Counting only lines that contain "none", how many are there in the records below? Give the figure alone.

═══ RECORDED INFORMATION ═══

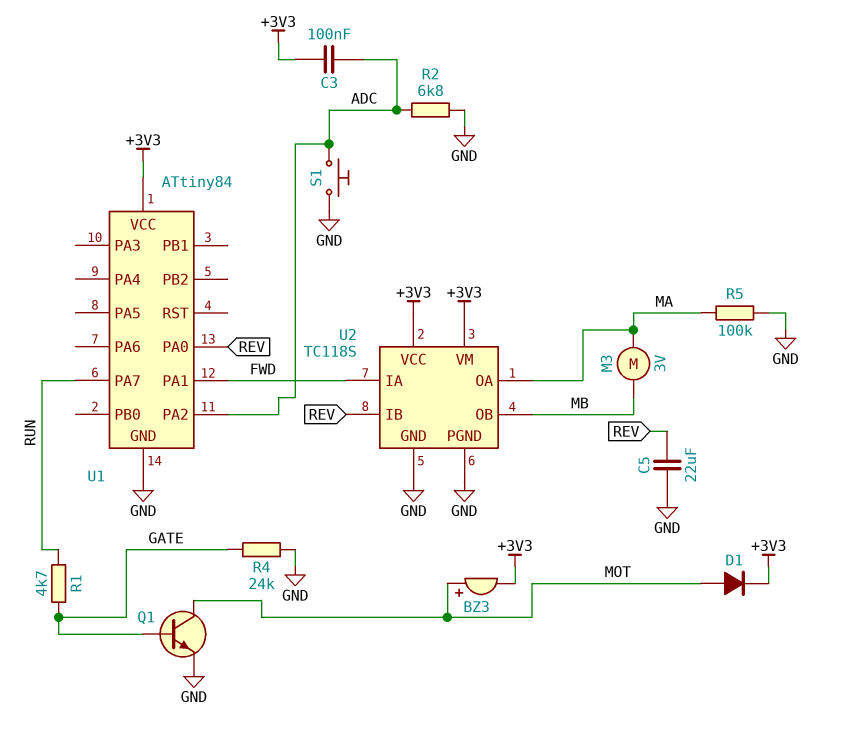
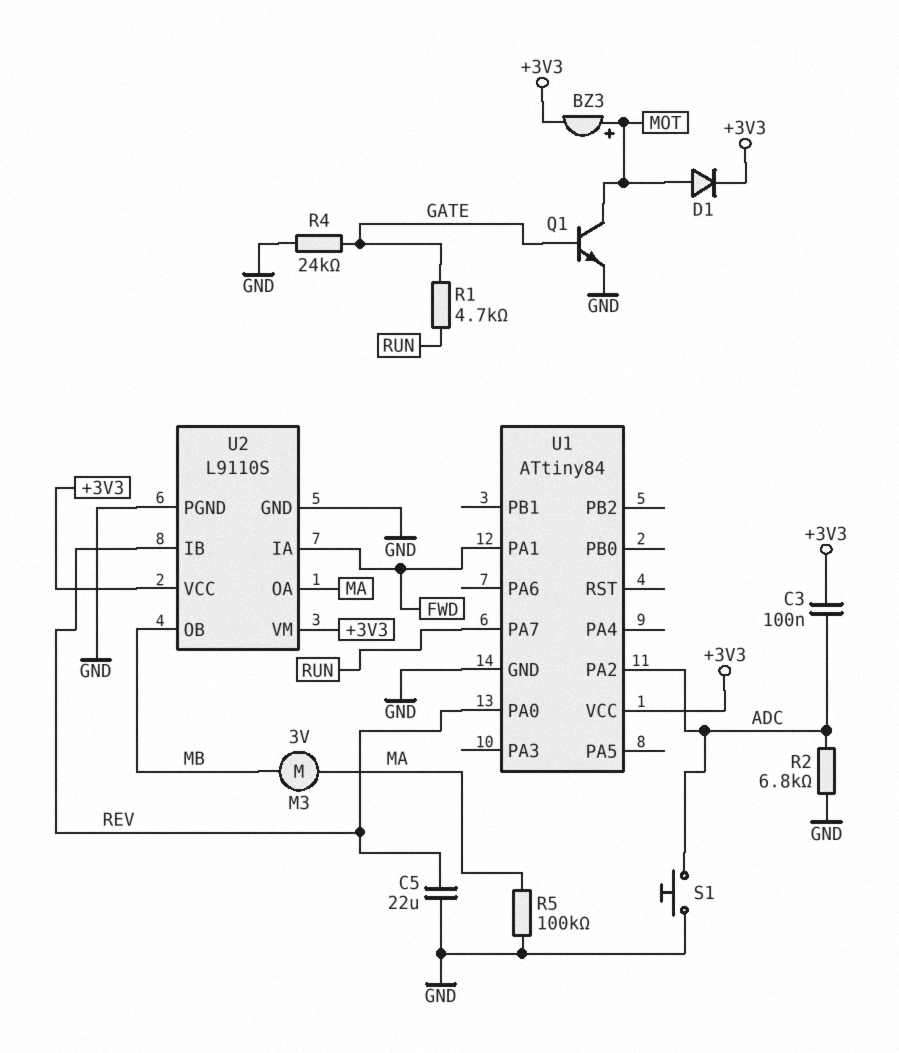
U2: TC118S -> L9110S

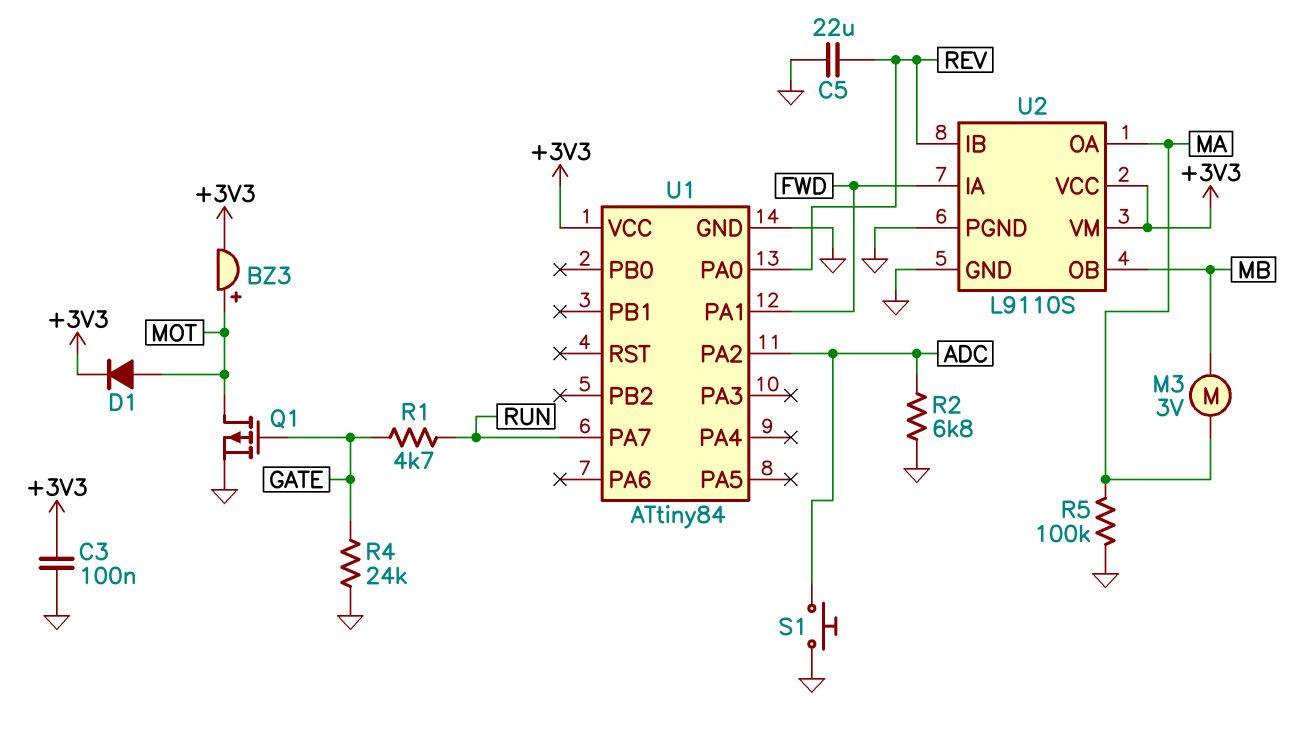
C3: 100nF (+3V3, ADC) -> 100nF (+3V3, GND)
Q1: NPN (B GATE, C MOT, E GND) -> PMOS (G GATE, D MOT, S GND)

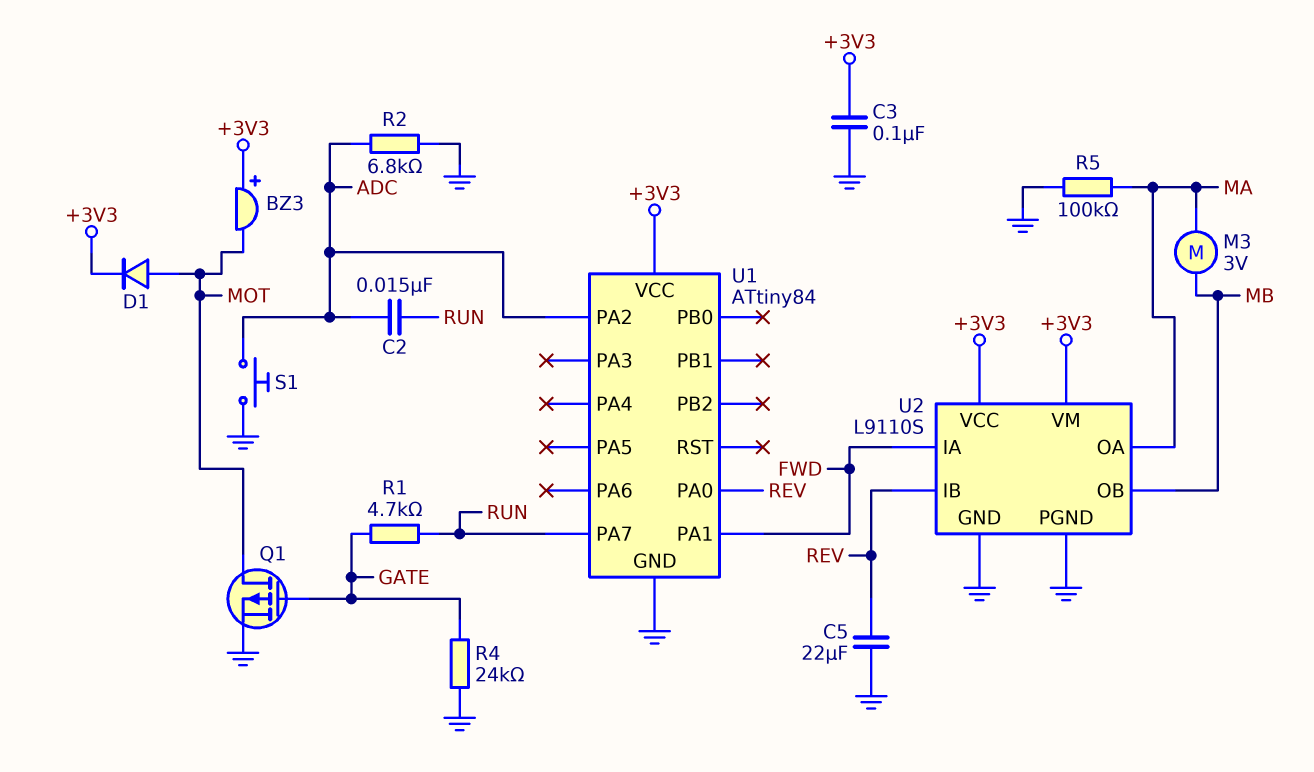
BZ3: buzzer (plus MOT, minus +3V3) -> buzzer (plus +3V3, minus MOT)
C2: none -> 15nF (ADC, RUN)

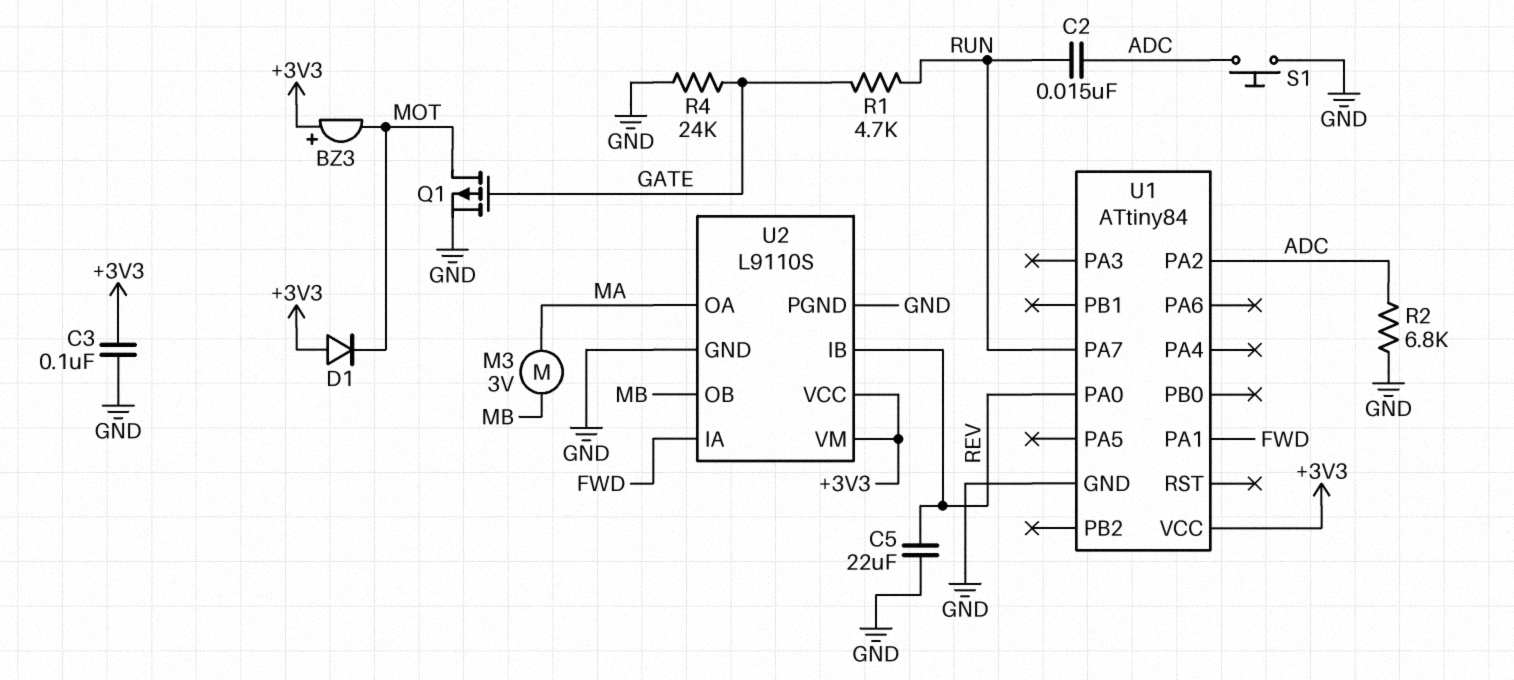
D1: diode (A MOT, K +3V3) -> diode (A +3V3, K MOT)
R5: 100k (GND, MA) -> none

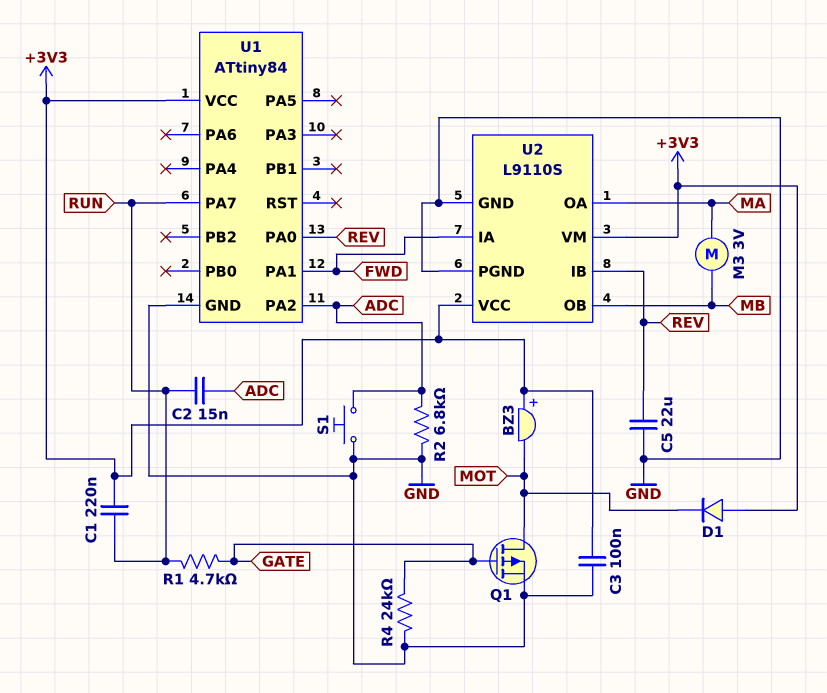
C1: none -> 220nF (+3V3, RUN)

═══
═══ RECORDED INFORMATION ═══

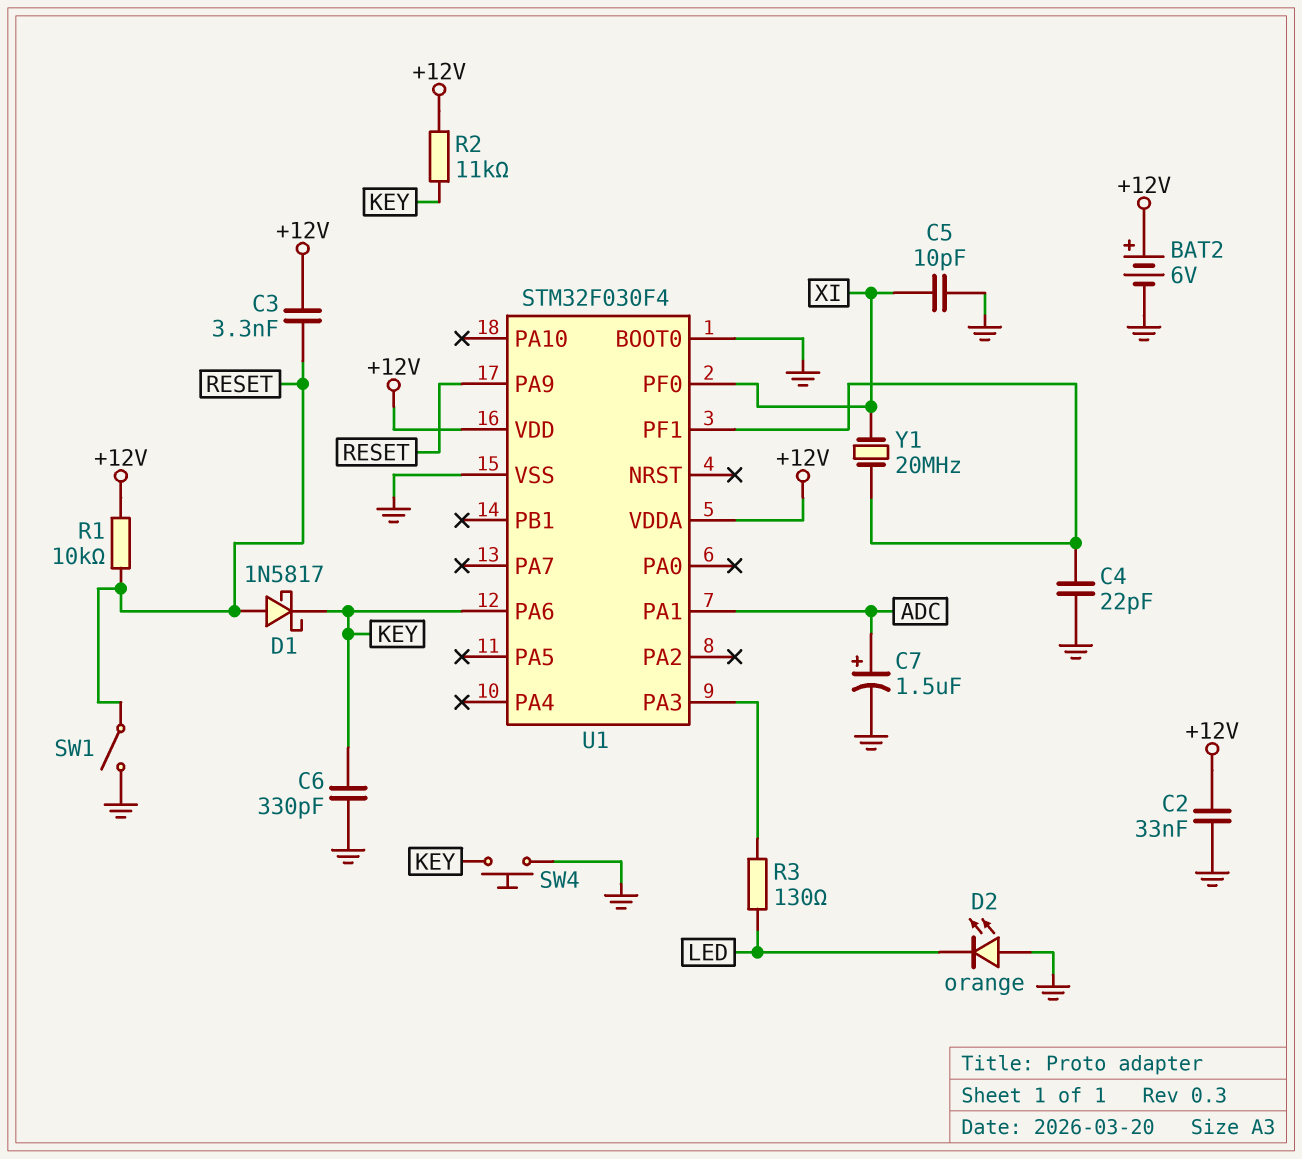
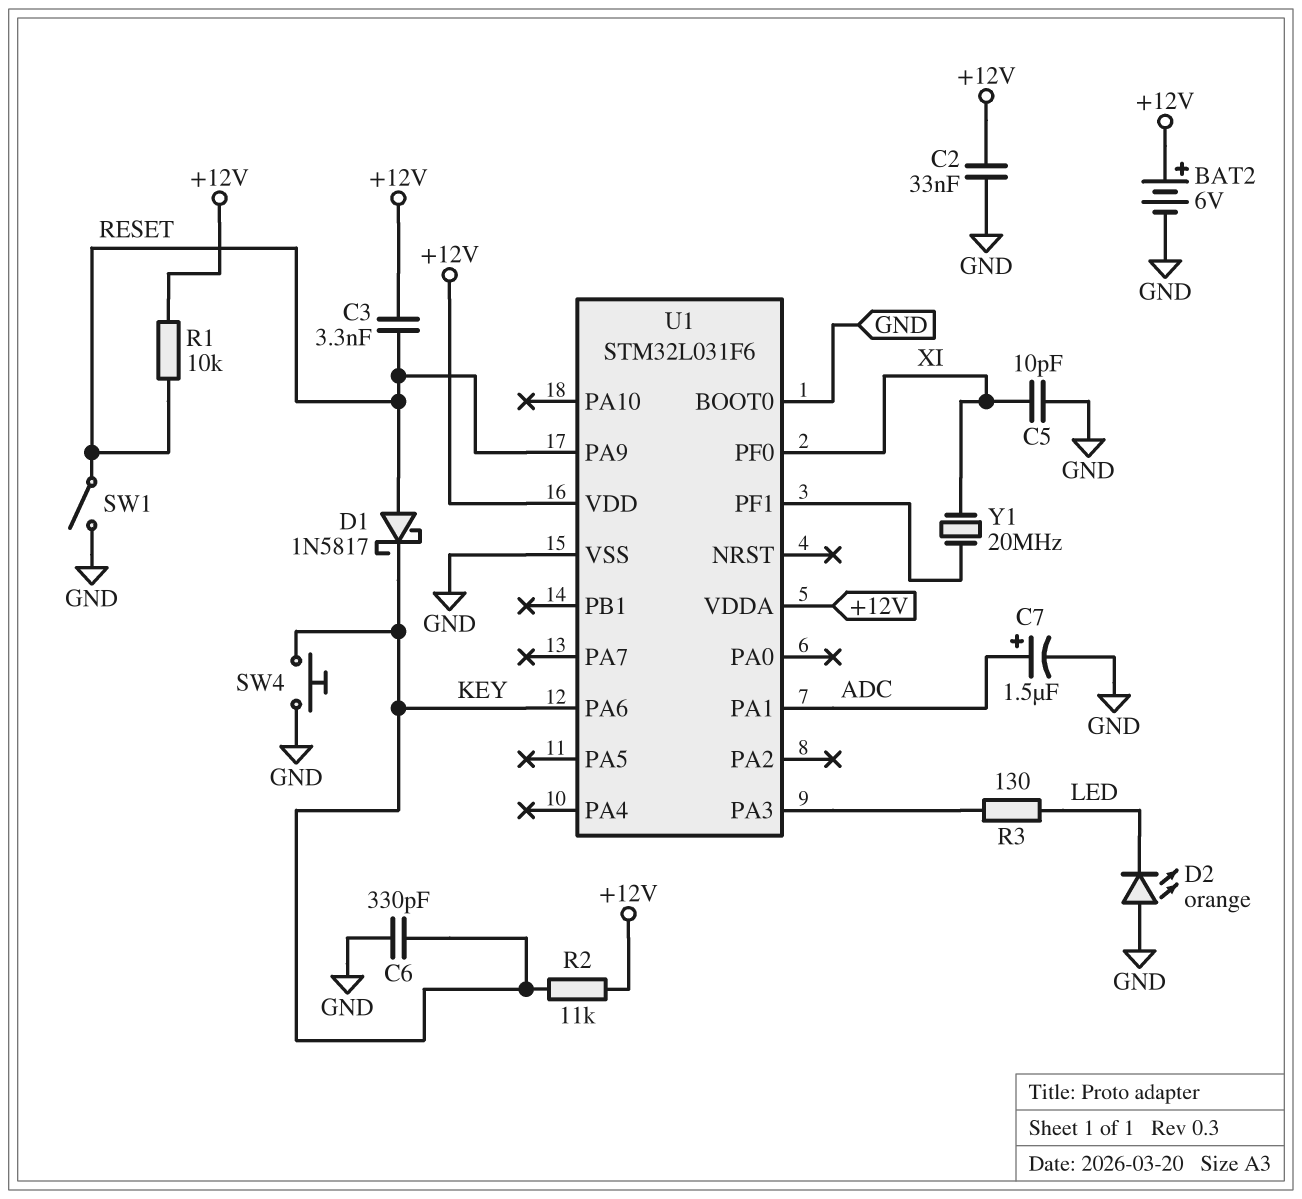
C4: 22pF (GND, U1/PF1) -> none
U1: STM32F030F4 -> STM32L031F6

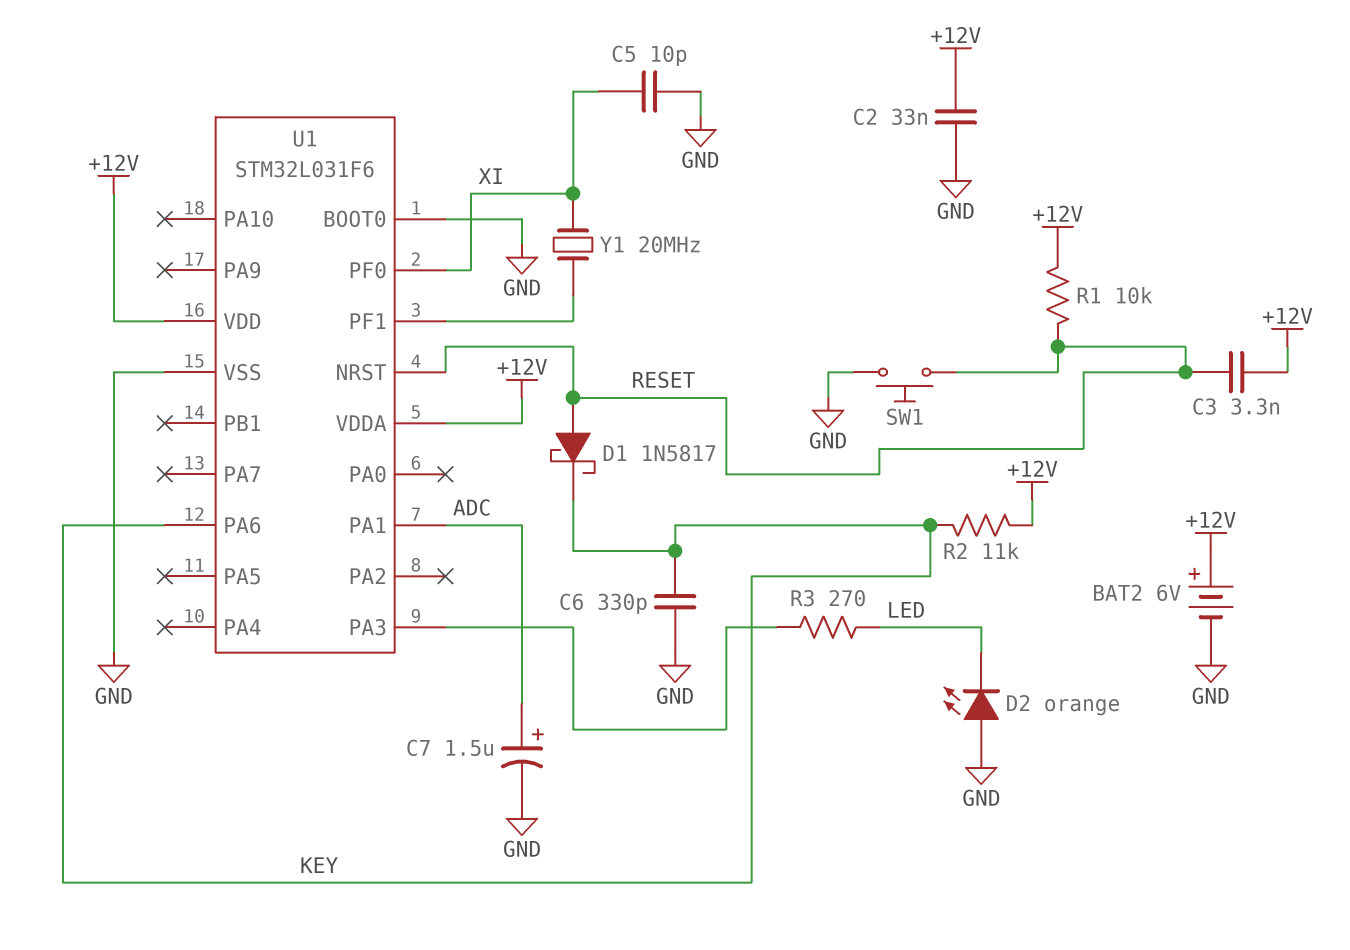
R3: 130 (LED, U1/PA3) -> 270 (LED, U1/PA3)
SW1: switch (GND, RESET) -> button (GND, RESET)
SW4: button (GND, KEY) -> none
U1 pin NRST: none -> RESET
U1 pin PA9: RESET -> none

═══

● **SOLVED EXERCISE**: 7